» Task objective:
From the entries below, please output exactly the lines starting at the one containing "#clusters: [764,400,1081,696] ->" and ending at the one containing "Green guide.docx: [611,490,903,655]", both included.

» Data provided:
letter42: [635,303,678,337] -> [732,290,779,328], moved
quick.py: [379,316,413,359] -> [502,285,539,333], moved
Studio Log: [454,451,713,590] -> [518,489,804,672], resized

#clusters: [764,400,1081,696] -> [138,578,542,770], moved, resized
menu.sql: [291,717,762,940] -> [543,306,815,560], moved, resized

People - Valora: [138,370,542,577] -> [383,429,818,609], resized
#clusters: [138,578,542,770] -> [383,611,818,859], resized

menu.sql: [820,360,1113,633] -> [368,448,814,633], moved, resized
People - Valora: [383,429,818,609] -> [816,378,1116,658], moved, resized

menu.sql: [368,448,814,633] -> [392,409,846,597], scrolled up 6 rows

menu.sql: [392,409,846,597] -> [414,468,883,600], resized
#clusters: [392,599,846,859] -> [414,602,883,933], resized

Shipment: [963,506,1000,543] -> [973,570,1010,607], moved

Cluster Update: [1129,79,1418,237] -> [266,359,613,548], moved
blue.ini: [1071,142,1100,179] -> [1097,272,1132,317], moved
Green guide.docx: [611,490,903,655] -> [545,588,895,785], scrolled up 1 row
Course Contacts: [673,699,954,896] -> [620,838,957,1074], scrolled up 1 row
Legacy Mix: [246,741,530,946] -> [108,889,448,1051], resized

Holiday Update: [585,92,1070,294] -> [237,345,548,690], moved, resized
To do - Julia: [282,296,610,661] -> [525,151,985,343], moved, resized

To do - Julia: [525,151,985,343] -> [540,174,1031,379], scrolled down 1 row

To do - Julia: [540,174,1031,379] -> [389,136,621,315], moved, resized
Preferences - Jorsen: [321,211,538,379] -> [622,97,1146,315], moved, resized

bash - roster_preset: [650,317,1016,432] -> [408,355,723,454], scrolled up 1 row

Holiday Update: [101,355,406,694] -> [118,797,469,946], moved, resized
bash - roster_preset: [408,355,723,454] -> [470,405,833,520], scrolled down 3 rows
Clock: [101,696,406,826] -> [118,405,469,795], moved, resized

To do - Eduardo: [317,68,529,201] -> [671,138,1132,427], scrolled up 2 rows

» Answer to this exercise:
#clusters: [764,400,1081,696] -> [138,578,542,770], moved, resized
menu.sql: [291,717,762,940] -> [543,306,815,560], moved, resized

People - Valora: [138,370,542,577] -> [383,429,818,609], resized
#clusters: [138,578,542,770] -> [383,611,818,859], resized

menu.sql: [820,360,1113,633] -> [368,448,814,633], moved, resized
People - Valora: [383,429,818,609] -> [816,378,1116,658], moved, resized

menu.sql: [368,448,814,633] -> [392,409,846,597], scrolled up 6 rows

menu.sql: [392,409,846,597] -> [414,468,883,600], resized
#clusters: [392,599,846,859] -> [414,602,883,933], resized

Shipment: [963,506,1000,543] -> [973,570,1010,607], moved

Cluster Update: [1129,79,1418,237] -> [266,359,613,548], moved
blue.ini: [1071,142,1100,179] -> [1097,272,1132,317], moved
Green guide.docx: [611,490,903,655] -> [545,588,895,785], scrolled up 1 row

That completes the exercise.